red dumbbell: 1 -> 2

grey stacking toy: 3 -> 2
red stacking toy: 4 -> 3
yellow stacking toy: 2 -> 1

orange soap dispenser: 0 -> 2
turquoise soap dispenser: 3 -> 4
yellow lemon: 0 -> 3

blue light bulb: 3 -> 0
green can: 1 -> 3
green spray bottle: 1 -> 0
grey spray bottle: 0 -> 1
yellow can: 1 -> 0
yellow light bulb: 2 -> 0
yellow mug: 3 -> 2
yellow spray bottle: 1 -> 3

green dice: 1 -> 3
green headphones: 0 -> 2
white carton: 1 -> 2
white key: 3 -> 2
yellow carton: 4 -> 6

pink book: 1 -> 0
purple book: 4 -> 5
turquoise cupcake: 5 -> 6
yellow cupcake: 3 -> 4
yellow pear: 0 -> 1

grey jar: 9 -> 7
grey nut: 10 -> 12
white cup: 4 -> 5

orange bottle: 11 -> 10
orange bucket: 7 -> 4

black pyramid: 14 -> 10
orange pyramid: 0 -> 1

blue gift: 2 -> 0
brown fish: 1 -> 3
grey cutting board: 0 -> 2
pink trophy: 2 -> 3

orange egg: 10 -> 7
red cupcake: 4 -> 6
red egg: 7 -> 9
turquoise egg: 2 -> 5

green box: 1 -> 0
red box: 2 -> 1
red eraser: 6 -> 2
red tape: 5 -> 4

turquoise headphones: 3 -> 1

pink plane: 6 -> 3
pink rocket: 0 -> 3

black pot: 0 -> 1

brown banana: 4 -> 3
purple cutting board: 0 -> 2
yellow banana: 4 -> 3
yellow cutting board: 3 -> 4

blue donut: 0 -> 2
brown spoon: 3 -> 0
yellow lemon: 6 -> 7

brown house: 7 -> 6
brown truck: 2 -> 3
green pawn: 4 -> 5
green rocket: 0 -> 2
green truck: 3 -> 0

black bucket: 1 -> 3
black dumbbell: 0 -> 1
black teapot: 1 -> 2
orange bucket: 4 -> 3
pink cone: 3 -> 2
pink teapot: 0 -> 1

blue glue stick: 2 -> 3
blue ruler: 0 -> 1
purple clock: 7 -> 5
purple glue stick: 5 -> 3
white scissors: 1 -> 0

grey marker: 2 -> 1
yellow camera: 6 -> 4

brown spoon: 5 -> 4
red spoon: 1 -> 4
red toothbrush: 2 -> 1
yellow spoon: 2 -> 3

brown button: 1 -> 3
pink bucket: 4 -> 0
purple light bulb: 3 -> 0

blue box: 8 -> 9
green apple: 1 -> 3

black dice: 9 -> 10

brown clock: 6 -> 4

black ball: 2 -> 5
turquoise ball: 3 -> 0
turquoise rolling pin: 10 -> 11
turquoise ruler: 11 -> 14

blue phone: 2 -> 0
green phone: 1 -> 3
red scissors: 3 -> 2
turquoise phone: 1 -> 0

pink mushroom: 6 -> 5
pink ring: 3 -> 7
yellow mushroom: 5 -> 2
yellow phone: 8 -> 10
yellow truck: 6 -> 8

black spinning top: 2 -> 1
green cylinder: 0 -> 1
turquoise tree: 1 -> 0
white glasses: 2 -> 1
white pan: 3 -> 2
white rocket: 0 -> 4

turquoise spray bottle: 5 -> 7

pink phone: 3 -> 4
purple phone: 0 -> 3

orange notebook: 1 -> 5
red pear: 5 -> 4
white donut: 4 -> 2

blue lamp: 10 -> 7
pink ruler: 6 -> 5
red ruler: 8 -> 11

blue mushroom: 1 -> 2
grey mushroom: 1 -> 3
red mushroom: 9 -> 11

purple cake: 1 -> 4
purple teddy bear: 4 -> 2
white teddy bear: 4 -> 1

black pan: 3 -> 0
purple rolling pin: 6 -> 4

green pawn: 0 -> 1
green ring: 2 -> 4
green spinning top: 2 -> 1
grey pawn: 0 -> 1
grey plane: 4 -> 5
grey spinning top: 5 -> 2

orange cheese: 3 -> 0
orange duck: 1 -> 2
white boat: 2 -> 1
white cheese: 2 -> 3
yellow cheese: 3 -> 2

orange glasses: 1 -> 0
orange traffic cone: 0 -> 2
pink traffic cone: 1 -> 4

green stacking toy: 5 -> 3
═══
What this task involves
Look through the data above and return exactly the lines from the one that contains "pink mushroom: 6 -> 5" to the one that contains "pink traffic cone: 1 -> 4", inclusive, with nothing else.

Problem solution
pink mushroom: 6 -> 5
pink ring: 3 -> 7
yellow mushroom: 5 -> 2
yellow phone: 8 -> 10
yellow truck: 6 -> 8

black spinning top: 2 -> 1
green cylinder: 0 -> 1
turquoise tree: 1 -> 0
white glasses: 2 -> 1
white pan: 3 -> 2
white rocket: 0 -> 4

turquoise spray bottle: 5 -> 7

pink phone: 3 -> 4
purple phone: 0 -> 3

orange notebook: 1 -> 5
red pear: 5 -> 4
white donut: 4 -> 2

blue lamp: 10 -> 7
pink ruler: 6 -> 5
red ruler: 8 -> 11

blue mushroom: 1 -> 2
grey mushroom: 1 -> 3
red mushroom: 9 -> 11

purple cake: 1 -> 4
purple teddy bear: 4 -> 2
white teddy bear: 4 -> 1

black pan: 3 -> 0
purple rolling pin: 6 -> 4

green pawn: 0 -> 1
green ring: 2 -> 4
green spinning top: 2 -> 1
grey pawn: 0 -> 1
grey plane: 4 -> 5
grey spinning top: 5 -> 2

orange cheese: 3 -> 0
orange duck: 1 -> 2
white boat: 2 -> 1
white cheese: 2 -> 3
yellow cheese: 3 -> 2

orange glasses: 1 -> 0
orange traffic cone: 0 -> 2
pink traffic cone: 1 -> 4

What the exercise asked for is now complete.